Once the line with "(586, 171) = (810, 526): black" is found in the data, output it and each following line exactly, up to and including the line with "(376, 491) = (741, 363): white", and nothing before or after.

[Stored dataset items]
Segment Open

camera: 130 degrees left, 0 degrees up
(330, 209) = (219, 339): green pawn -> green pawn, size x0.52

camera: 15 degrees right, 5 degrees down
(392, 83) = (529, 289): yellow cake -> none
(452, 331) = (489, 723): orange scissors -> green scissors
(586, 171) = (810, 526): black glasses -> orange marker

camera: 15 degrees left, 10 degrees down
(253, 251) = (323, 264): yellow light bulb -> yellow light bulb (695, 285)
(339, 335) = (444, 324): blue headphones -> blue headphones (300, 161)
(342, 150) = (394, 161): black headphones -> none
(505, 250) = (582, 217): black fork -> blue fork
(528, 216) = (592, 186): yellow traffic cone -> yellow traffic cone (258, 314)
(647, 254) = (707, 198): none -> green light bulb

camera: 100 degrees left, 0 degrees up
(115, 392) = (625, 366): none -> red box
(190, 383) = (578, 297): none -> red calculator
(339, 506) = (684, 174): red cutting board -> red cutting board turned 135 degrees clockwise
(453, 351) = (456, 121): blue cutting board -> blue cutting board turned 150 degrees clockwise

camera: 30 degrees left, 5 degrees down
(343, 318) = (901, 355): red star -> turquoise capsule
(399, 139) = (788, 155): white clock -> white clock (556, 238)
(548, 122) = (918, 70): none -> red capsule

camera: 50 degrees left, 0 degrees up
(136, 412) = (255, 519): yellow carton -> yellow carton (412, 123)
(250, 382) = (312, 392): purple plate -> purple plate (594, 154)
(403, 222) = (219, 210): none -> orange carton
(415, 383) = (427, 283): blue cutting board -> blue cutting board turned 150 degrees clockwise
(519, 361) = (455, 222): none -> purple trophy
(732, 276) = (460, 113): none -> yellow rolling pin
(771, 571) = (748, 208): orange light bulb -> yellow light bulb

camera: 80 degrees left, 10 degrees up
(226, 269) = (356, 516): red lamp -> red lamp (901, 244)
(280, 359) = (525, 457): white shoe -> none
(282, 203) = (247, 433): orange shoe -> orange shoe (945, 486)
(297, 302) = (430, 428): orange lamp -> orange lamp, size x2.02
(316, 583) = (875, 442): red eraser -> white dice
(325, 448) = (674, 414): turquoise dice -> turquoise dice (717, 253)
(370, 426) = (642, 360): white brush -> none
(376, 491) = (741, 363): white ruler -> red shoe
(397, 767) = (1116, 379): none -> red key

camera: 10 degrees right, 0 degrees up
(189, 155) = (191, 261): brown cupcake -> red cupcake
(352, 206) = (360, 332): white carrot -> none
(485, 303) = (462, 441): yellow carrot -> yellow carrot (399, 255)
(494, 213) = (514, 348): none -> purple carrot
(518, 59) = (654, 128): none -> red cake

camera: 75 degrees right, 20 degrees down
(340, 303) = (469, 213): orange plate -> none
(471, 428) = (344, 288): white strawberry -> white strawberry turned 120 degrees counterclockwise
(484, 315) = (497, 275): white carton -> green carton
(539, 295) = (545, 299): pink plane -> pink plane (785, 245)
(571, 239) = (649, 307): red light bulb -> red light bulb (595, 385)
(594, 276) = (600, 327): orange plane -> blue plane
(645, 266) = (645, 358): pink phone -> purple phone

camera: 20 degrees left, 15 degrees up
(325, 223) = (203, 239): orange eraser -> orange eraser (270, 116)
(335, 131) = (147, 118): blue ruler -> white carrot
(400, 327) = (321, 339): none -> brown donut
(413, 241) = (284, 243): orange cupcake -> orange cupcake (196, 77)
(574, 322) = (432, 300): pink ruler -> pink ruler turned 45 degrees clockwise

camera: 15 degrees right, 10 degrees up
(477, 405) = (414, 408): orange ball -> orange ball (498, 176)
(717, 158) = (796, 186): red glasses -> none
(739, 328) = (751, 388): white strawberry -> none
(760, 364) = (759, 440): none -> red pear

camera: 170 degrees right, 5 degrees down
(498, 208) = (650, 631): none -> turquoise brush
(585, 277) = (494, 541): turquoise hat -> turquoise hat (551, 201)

Segment Closed

**Written reply**
(586, 171) = (810, 526): black glasses -> orange marker

camera: 15 degrees left, 10 degrees down
(253, 251) = (323, 264): yellow light bulb -> yellow light bulb (695, 285)
(339, 335) = (444, 324): blue headphones -> blue headphones (300, 161)
(342, 150) = (394, 161): black headphones -> none
(505, 250) = (582, 217): black fork -> blue fork
(528, 216) = (592, 186): yellow traffic cone -> yellow traffic cone (258, 314)
(647, 254) = (707, 198): none -> green light bulb

camera: 100 degrees left, 0 degrees up
(115, 392) = (625, 366): none -> red box
(190, 383) = (578, 297): none -> red calculator
(339, 506) = (684, 174): red cutting board -> red cutting board turned 135 degrees clockwise
(453, 351) = (456, 121): blue cutting board -> blue cutting board turned 150 degrees clockwise

camera: 30 degrees left, 5 degrees down
(343, 318) = (901, 355): red star -> turquoise capsule
(399, 139) = (788, 155): white clock -> white clock (556, 238)
(548, 122) = (918, 70): none -> red capsule

camera: 50 degrees left, 0 degrees up
(136, 412) = (255, 519): yellow carton -> yellow carton (412, 123)
(250, 382) = (312, 392): purple plate -> purple plate (594, 154)
(403, 222) = (219, 210): none -> orange carton
(415, 383) = (427, 283): blue cutting board -> blue cutting board turned 150 degrees clockwise
(519, 361) = (455, 222): none -> purple trophy
(732, 276) = (460, 113): none -> yellow rolling pin
(771, 571) = (748, 208): orange light bulb -> yellow light bulb

camera: 80 degrees left, 10 degrees up
(226, 269) = (356, 516): red lamp -> red lamp (901, 244)
(280, 359) = (525, 457): white shoe -> none
(282, 203) = (247, 433): orange shoe -> orange shoe (945, 486)
(297, 302) = (430, 428): orange lamp -> orange lamp, size x2.02
(316, 583) = (875, 442): red eraser -> white dice
(325, 448) = (674, 414): turquoise dice -> turquoise dice (717, 253)
(370, 426) = (642, 360): white brush -> none
(376, 491) = (741, 363): white ruler -> red shoe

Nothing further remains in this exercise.